■ What you have to do
Transcribe every record verbatim; no pictures.

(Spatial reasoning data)
______
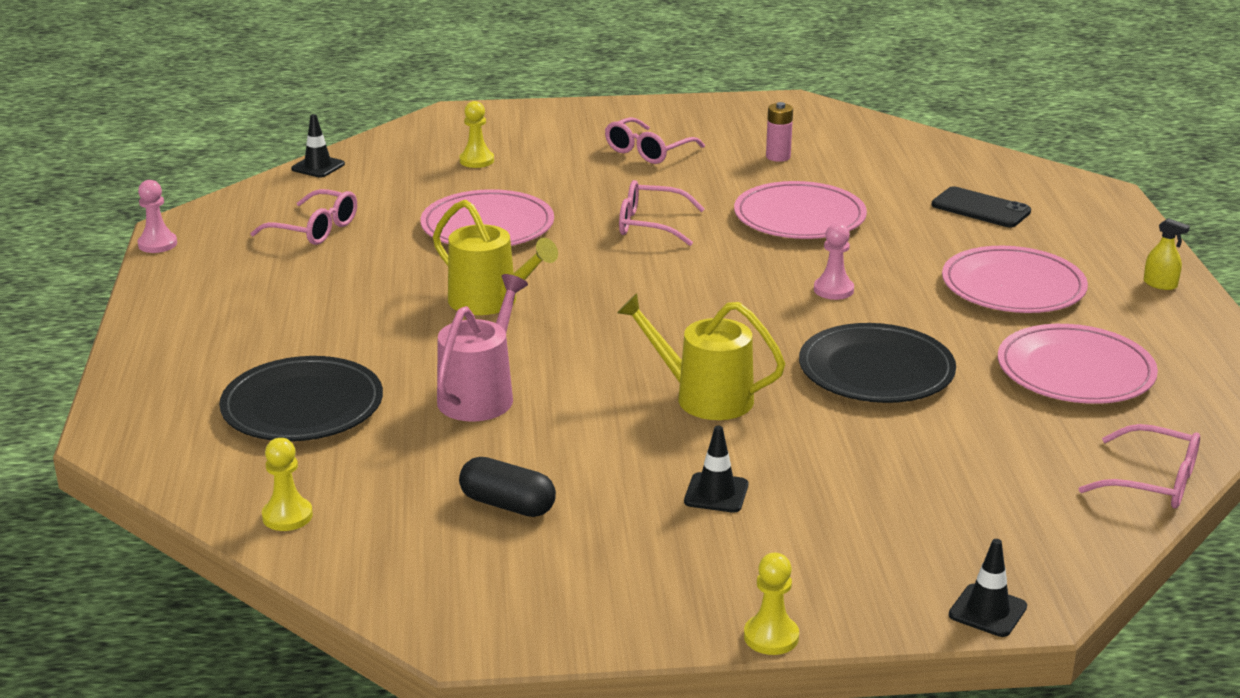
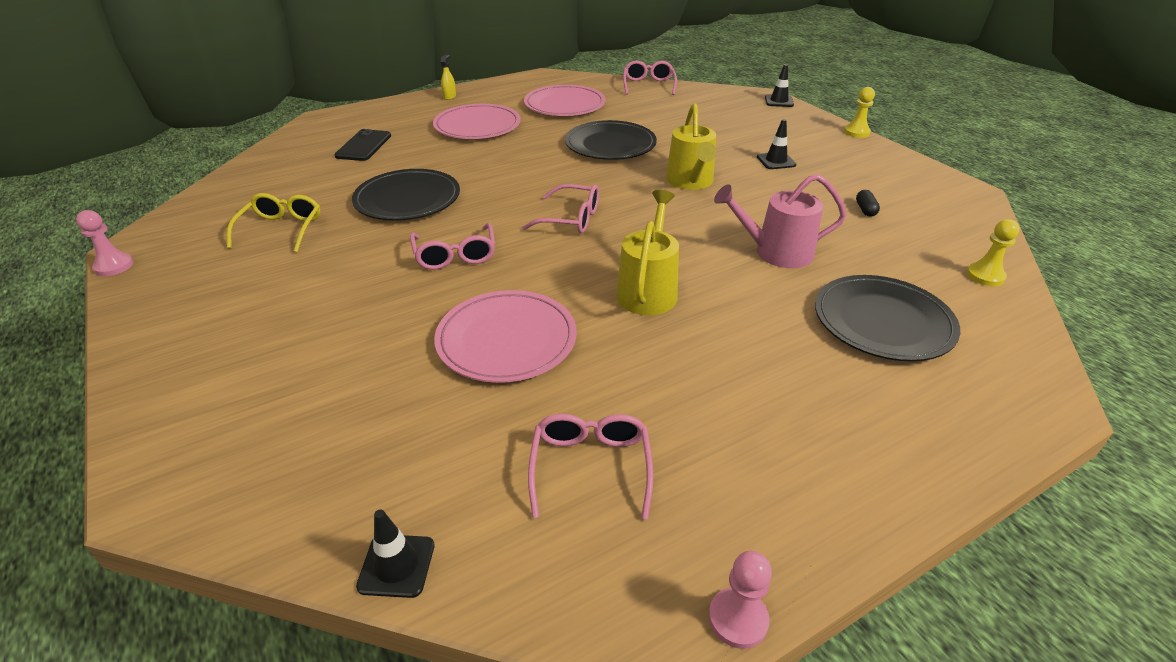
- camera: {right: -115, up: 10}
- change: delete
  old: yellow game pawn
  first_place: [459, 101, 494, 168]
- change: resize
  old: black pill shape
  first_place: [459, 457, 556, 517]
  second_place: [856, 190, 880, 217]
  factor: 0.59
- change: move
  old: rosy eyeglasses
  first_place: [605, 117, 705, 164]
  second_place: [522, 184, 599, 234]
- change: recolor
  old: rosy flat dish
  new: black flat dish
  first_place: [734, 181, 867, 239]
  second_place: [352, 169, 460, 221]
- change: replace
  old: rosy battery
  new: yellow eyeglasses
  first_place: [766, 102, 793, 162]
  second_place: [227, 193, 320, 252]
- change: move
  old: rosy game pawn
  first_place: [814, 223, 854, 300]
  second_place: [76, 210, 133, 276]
______
■ Task solution
- camera: {right: -115, up: 10}
- change: delete
  old: yellow game pawn
  first_place: [459, 101, 494, 168]
- change: resize
  old: black pill shape
  first_place: [459, 457, 556, 517]
  second_place: [856, 190, 880, 217]
  factor: 0.59
- change: move
  old: rosy eyeglasses
  first_place: [605, 117, 705, 164]
  second_place: [522, 184, 599, 234]
- change: recolor
  old: rosy flat dish
  new: black flat dish
  first_place: [734, 181, 867, 239]
  second_place: [352, 169, 460, 221]
- change: replace
  old: rosy battery
  new: yellow eyeglasses
  first_place: [766, 102, 793, 162]
  second_place: [227, 193, 320, 252]
- change: move
  old: rosy game pawn
  first_place: [814, 223, 854, 300]
  second_place: [76, 210, 133, 276]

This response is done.